─── INFORMATION SHOWN ───

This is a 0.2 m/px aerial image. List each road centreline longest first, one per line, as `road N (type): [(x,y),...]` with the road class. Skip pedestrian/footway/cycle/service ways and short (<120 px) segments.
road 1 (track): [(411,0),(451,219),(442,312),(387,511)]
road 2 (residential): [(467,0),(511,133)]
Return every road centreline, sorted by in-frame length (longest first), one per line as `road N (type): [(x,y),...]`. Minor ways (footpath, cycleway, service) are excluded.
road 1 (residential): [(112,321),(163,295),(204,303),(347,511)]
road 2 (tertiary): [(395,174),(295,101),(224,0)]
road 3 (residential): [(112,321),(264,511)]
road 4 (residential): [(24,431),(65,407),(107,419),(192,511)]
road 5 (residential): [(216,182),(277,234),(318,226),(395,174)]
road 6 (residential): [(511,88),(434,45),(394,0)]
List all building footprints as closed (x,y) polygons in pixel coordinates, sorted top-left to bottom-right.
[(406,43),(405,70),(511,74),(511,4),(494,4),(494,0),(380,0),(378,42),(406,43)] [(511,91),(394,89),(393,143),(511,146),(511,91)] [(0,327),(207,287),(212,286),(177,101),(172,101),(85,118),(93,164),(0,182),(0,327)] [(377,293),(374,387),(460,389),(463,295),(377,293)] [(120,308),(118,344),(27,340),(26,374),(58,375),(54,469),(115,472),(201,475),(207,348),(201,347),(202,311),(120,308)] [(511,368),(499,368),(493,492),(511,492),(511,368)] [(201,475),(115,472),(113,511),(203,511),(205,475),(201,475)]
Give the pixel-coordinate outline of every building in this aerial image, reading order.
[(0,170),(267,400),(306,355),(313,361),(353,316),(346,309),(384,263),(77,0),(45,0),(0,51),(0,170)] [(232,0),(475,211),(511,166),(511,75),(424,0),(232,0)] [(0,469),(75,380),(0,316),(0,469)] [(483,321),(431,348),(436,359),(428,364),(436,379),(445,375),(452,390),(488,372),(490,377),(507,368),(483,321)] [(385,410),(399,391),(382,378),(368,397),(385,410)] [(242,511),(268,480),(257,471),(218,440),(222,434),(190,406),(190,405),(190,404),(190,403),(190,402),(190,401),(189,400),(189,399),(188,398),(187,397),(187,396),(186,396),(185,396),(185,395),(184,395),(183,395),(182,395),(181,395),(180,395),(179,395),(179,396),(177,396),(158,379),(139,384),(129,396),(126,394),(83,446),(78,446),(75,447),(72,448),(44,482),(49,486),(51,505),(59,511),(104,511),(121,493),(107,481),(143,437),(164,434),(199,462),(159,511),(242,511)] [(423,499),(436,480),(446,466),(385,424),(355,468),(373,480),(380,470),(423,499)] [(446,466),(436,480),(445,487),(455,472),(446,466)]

───

Reproduce the listing above, swapping "centreline" for "centerline" wherever it occurs and leaving everything else unchanged.

This is a 0.2 m/px aerial image. List each road centerline longest first, one per line, as `road N (type): [(x,y),...]` with the road class. Skip pedestrian/footway/cycle/service ways and short (<120 px) segments.
road 1 (track): [(411,0),(451,219),(442,312),(387,511)]
road 2 (residential): [(467,0),(511,133)]
Return every road centerline, sorted by in-frame length (longest first), one per line as `road N (type): [(x,y),...]`. Minor ways (footpath, cycleway, service) are excluded.
road 1 (residential): [(112,321),(163,295),(204,303),(347,511)]
road 2 (tertiary): [(395,174),(295,101),(224,0)]
road 3 (residential): [(112,321),(264,511)]
road 4 (residential): [(24,431),(65,407),(107,419),(192,511)]
road 5 (residential): [(216,182),(277,234),(318,226),(395,174)]
road 6 (residential): [(511,88),(434,45),(394,0)]
List all building footprints as closed (x,y) polygons in pixel coordinates, sorted top-left to bottom-right.
[(406,43),(405,70),(511,74),(511,4),(494,4),(494,0),(380,0),(378,42),(406,43)] [(511,91),(394,89),(393,143),(511,146),(511,91)] [(0,327),(207,287),(212,286),(177,101),(172,101),(85,118),(93,164),(0,182),(0,327)] [(377,293),(374,387),(460,389),(463,295),(377,293)] [(120,308),(118,344),(27,340),(26,374),(58,375),(54,469),(115,472),(201,475),(207,348),(201,347),(202,311),(120,308)] [(511,368),(499,368),(493,492),(511,492),(511,368)] [(201,475),(115,472),(113,511),(203,511),(205,475),(201,475)]
Give the pixel-coordinate outline of every building in this aerial image, reading order.
[(0,170),(267,400),(306,355),(313,361),(353,316),(346,309),(384,263),(77,0),(45,0),(0,51),(0,170)] [(232,0),(475,211),(511,166),(511,75),(424,0),(232,0)] [(0,469),(75,380),(0,316),(0,469)] [(483,321),(431,348),(436,359),(428,364),(436,379),(445,375),(452,390),(488,372),(490,377),(507,368),(483,321)] [(385,410),(399,391),(382,378),(368,397),(385,410)] [(242,511),(268,480),(257,471),(218,440),(222,434),(190,406),(190,405),(190,404),(190,403),(190,402),(190,401),(189,400),(189,399),(188,398),(187,397),(187,396),(186,396),(185,396),(185,395),(184,395),(183,395),(182,395),(181,395),(180,395),(179,395),(179,396),(177,396),(158,379),(139,384),(129,396),(126,394),(83,446),(78,446),(75,447),(72,448),(44,482),(49,486),(51,505),(59,511),(104,511),(121,493),(107,481),(143,437),(164,434),(199,462),(159,511),(242,511)] [(423,499),(436,480),(446,466),(385,424),(355,468),(373,480),(380,470),(423,499)] [(446,466),(436,480),(445,487),(455,472),(446,466)]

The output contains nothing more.